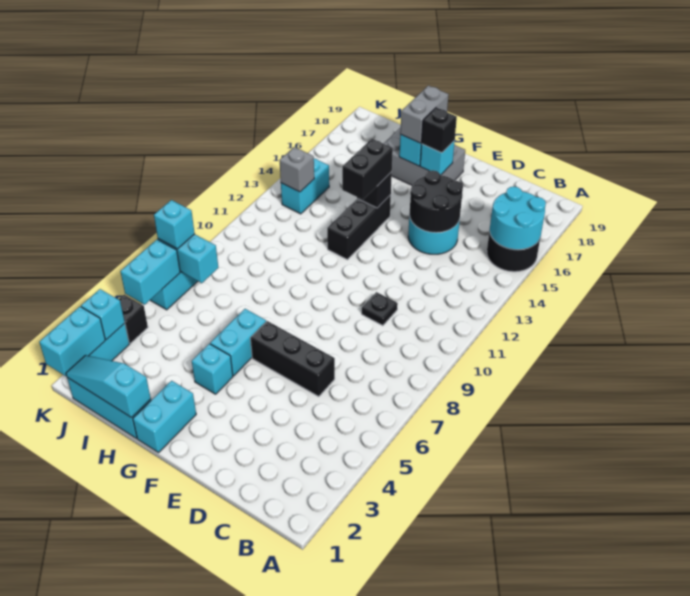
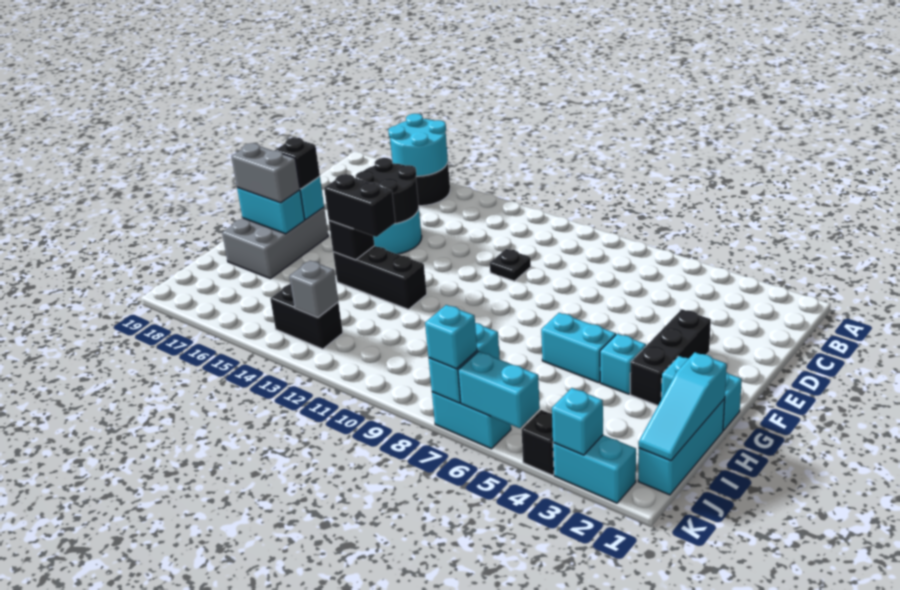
black brick D6:F6 level 1 -> black brick E3:G3 level 1
cyan brick J13:J14 level 1 -> black brick J13:J14 level 1
cyan brick K1:K2 level 2 -> none

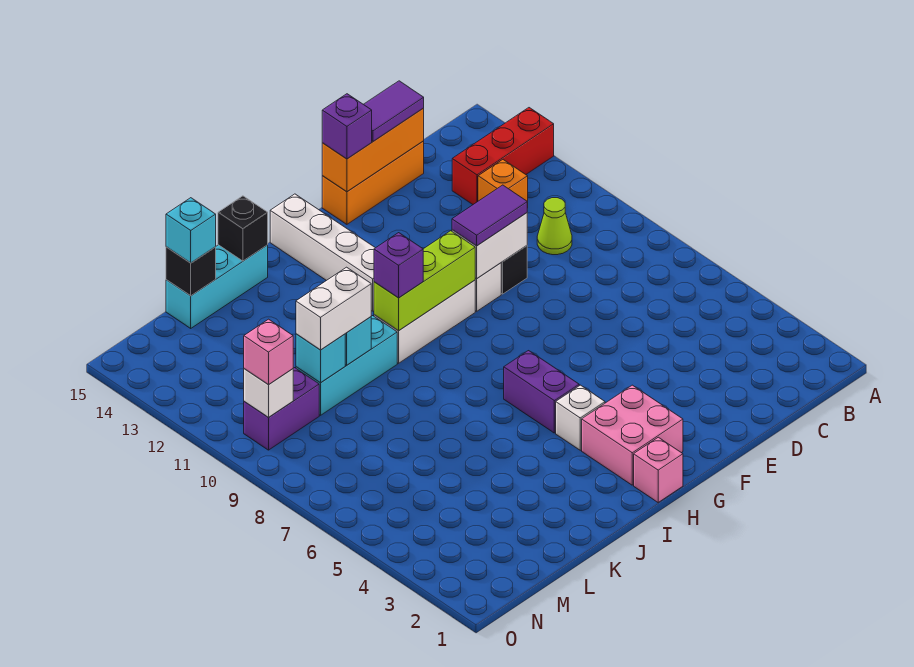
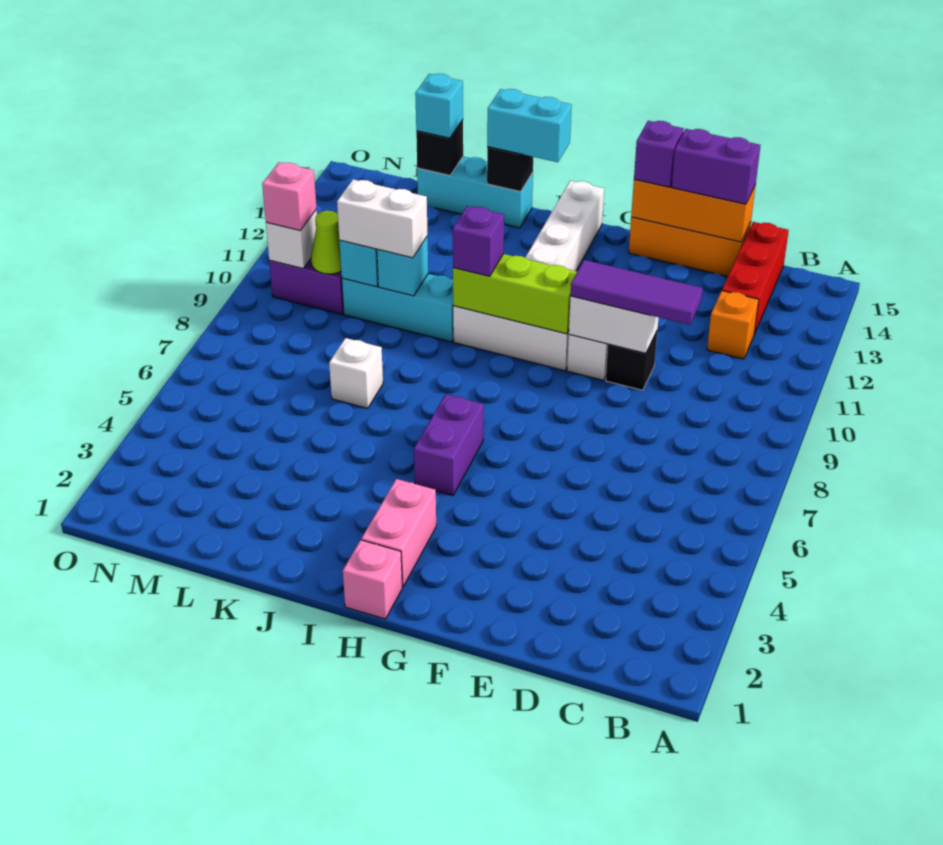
red brick A13:C13 level 1 -> red brick C13:C15 level 1
lime cone C10 level 1 -> lime cone M10 level 2
purple tile D15:E15 level 3 -> purple brick D15:E15 level 3
purple tile E10:F10 level 3 -> purple tile D10:F10 level 3
pink brick G2:H3 level 1 -> pink brick H2:H3 level 1
white brick H4 level 1 -> white brick K7 level 1
none -> cyan brick I15:J15 level 3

Your instructions:
Filter the records down to the lines containing the word "purple", and copy those.

Problem solution:
purple tile D15:E15 level 3 -> purple brick D15:E15 level 3
purple tile E10:F10 level 3 -> purple tile D10:F10 level 3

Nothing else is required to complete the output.